▸ **DATA UNDER STUDY**
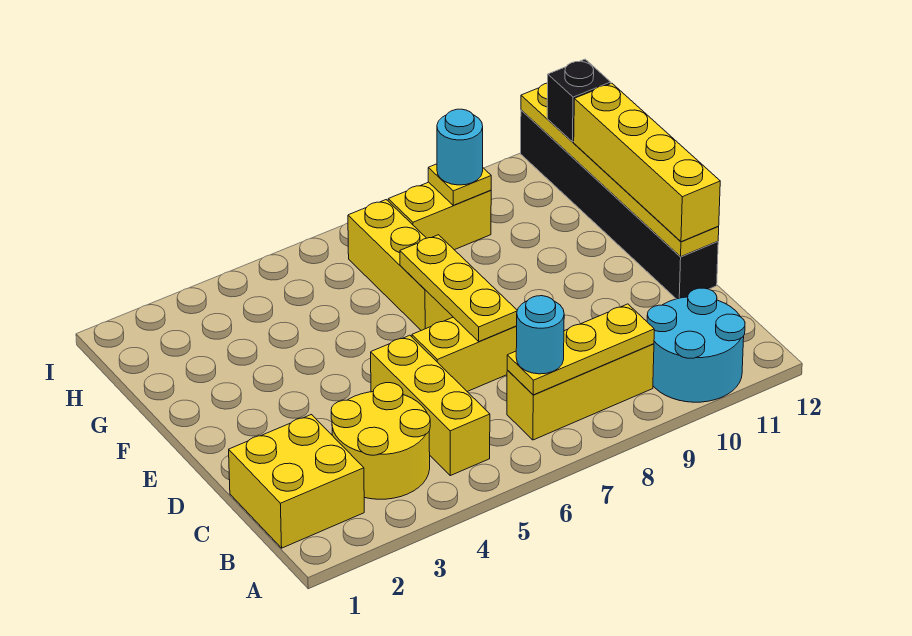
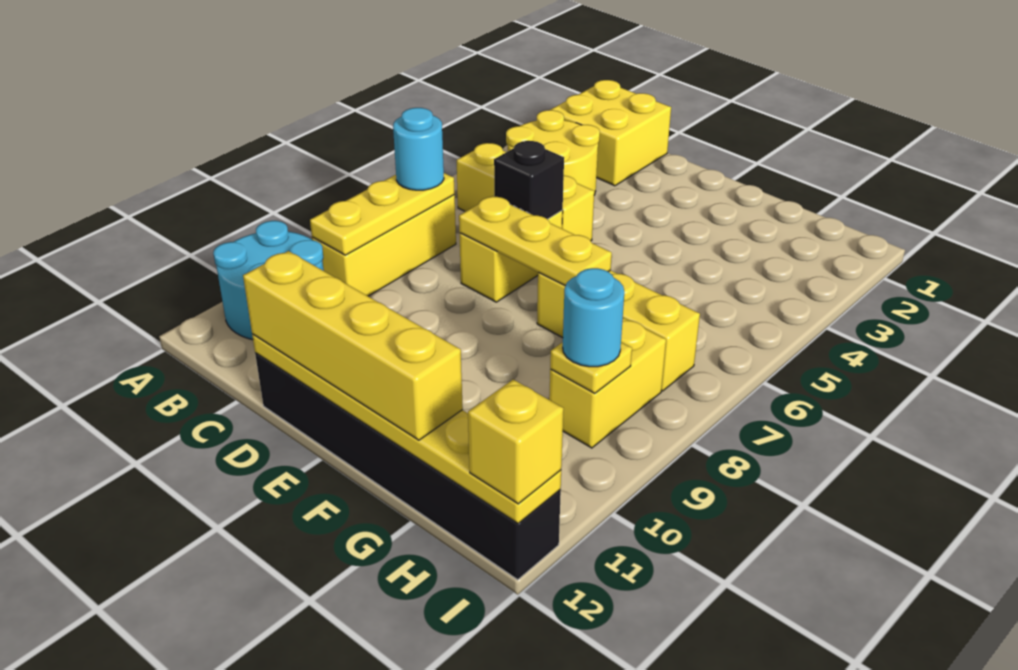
black 1x1 brick [547,59,611,142] -> black 1x1 brick moved to [494,141,564,219]
none -> yellow 1x1 brick [468,380,564,504]

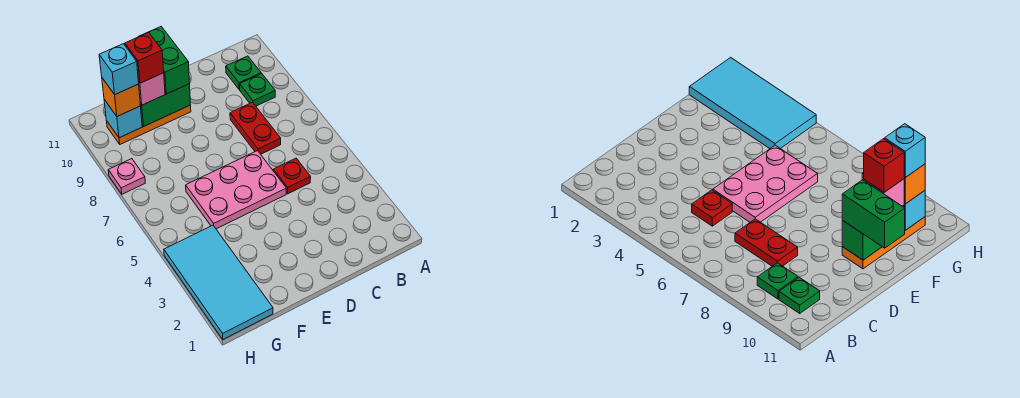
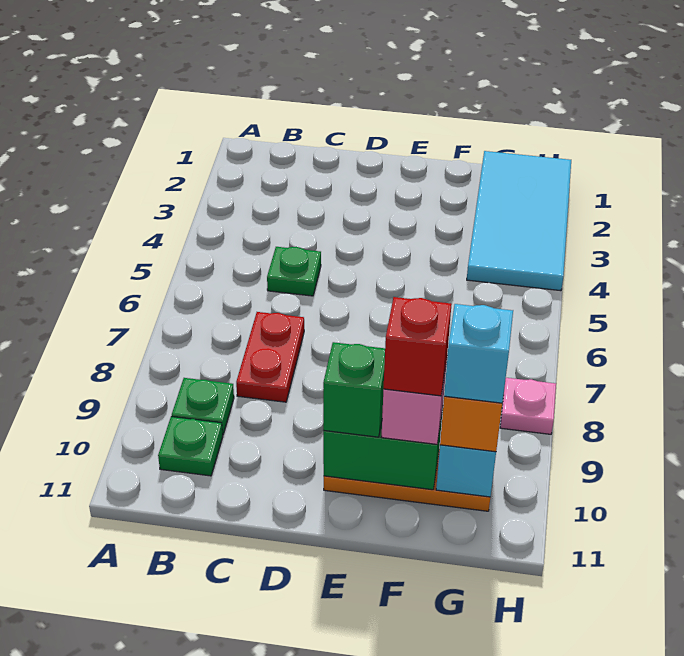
red 1x1 plate [273,158,311,194] -> green 1x1 plate [267,247,321,296]
pink 2x3 plate [186,151,286,229] -> none
green 1x2 brick [139,27,190,94] -> green 1x1 brick [323,342,385,437]

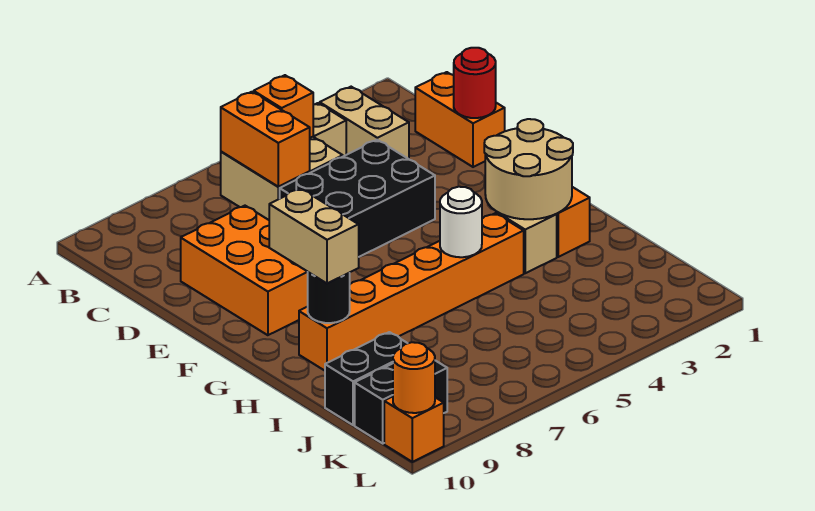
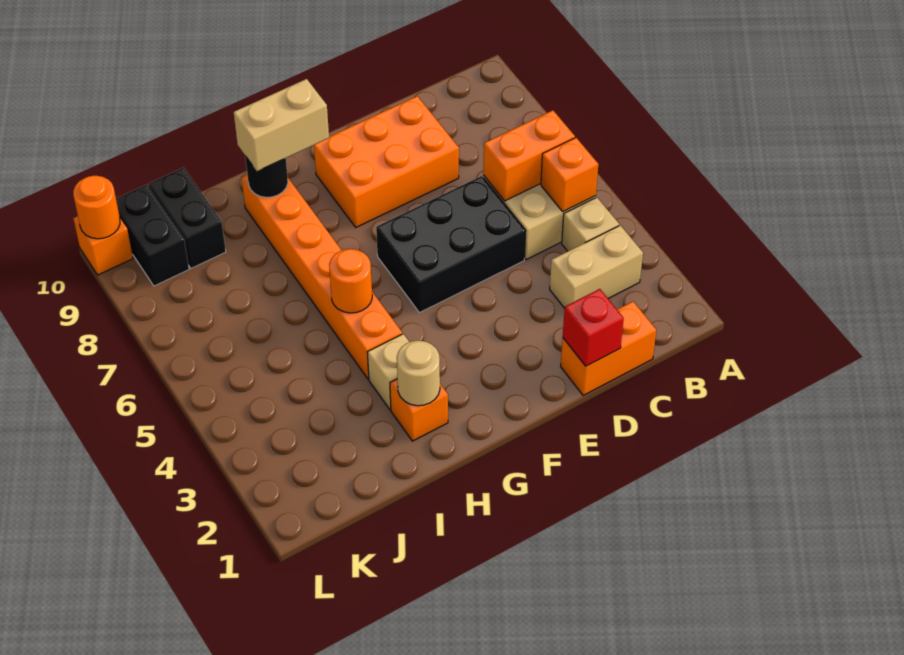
red 1x1 round brick [454,48,496,118] -> red 1x1 brick [563,289,624,366]
black 2x3 brick [280,140,435,257] -> black 2x3 brick turned to [376,176,525,313]
tan 2x2 round brick [484,119,573,219] -> tan 1x1 round brick [397,341,440,406]
white 1x1 round brick [440,187,482,257] -> orange 1x1 round brick [329,249,372,313]

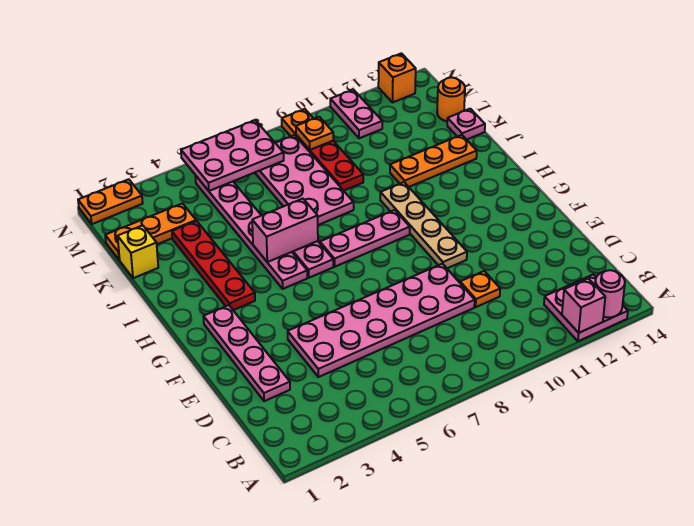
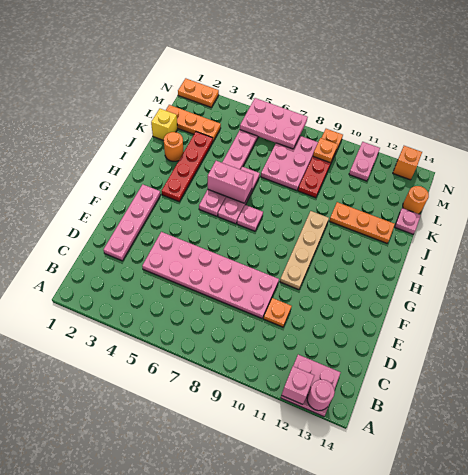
pink 1x3 plate [320,210,410,267] -> pink 1x1 plate [237,205,263,231]
none -> orange 1x1 round brick [164,132,184,161]
pink 2x4 plate [255,135,354,225] -> pink 2x3 plate [261,136,318,191]

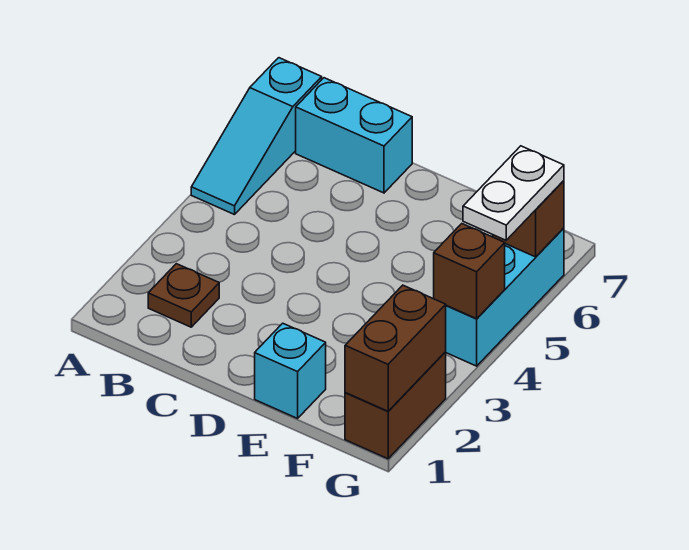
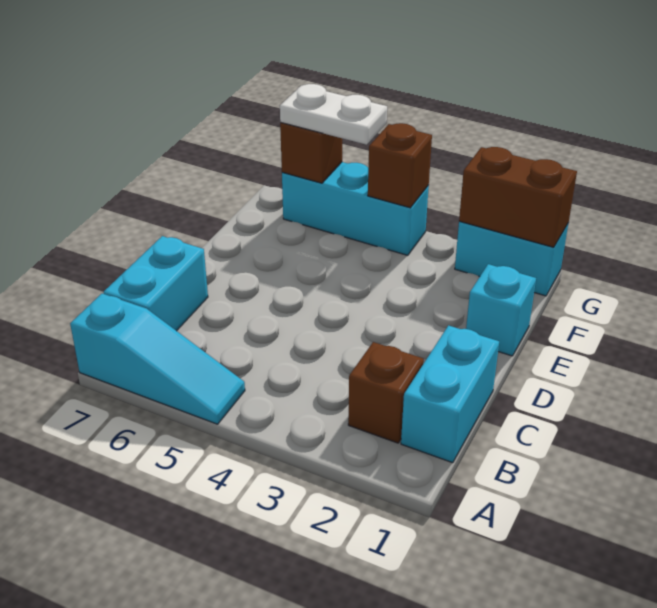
none -> cyan 1x2 brick [401,325,499,463]
brown 1x1 plate [148,264,219,327] -> brown 1x1 brick [348,342,424,443]
brown 1x2 brick [345,352,446,459] -> cyan 1x2 brick [455,221,568,296]

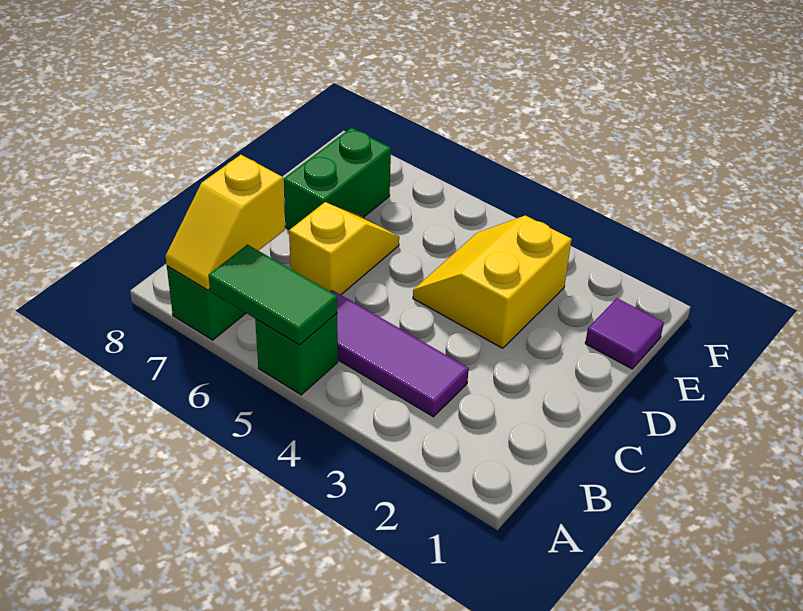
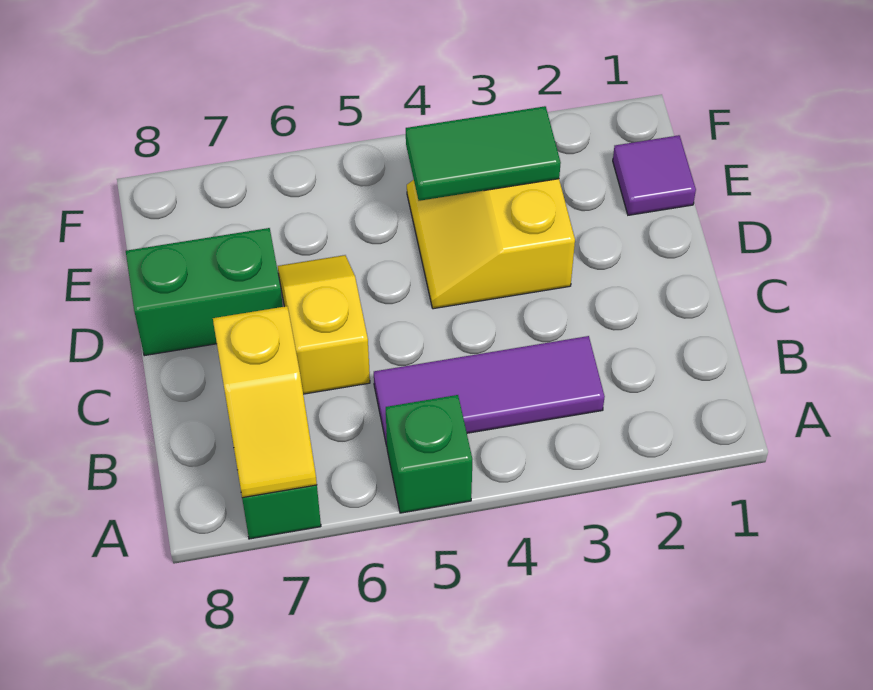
green 1x2 tile [209,245,337,345] -> green 1x2 tile moved to [406,106,561,201]
green 1x2 brick [283,128,391,230] -> green 1x2 brick turned to [126,228,283,356]

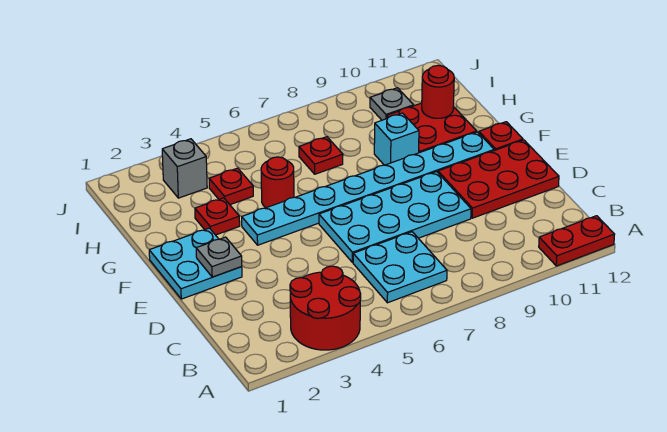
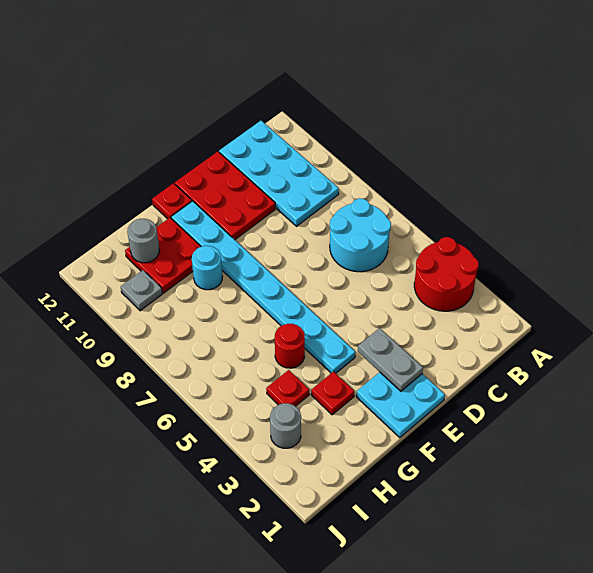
red 1x2 plate [539,216,615,266] -> none
cyan 2x2 plate [353,232,447,303] -> cyan 2x2 round brick [330,198,391,272]
cyan 2x4 plate [319,172,471,262] -> cyan 2x4 plate moved to [219,121,339,226]
grey 1x1 plate [196,237,242,277] -> grey 1x2 plate [358,328,423,391]
cyan 1x1 brick [374,113,419,165] -> cyan 1x1 round brick [192,246,222,290]
red 1x1 plate [299,137,343,174] -> none
red 1x1 round brick [422,65,454,118] -> grey 1x1 round brick [127,219,159,263]
grey 1x1 brick [162,139,207,198] -> grey 1x1 round brick [270,403,301,448]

▸ **WORK INSTRUCTION**
What to print is the stretch of entries from the line with "black 2x3 brick [280,140,435,257]" up to and including the line with "red 1x2 plate [539,216,615,266] -> none". Please print it exactly and leave out the pictures.

▸ **TASK RESPONSE**
black 2x3 brick [280,140,435,257] -> black 2x3 brick turned to [376,176,525,313]
tan 2x2 round brick [484,119,573,219] -> tan 1x1 round brick [397,341,440,406]
white 1x1 round brick [440,187,482,257] -> orange 1x1 round brick [329,249,372,313]

pink 1x3 plate [320,210,410,267] -> pink 1x1 plate [237,205,263,231]
none -> orange 1x1 round brick [164,132,184,161]
pink 2x4 plate [255,135,354,225] -> pink 2x3 plate [261,136,318,191]

none -> cyan 1x2 brick [401,325,499,463]
brown 1x1 plate [148,264,219,327] -> brown 1x1 brick [348,342,424,443]
brown 1x2 brick [345,352,446,459] -> cyan 1x2 brick [455,221,568,296]

green 1x2 tile [209,245,337,345] -> green 1x2 tile moved to [406,106,561,201]
green 1x2 brick [283,128,391,230] -> green 1x2 brick turned to [126,228,283,356]

red 1x2 plate [539,216,615,266] -> none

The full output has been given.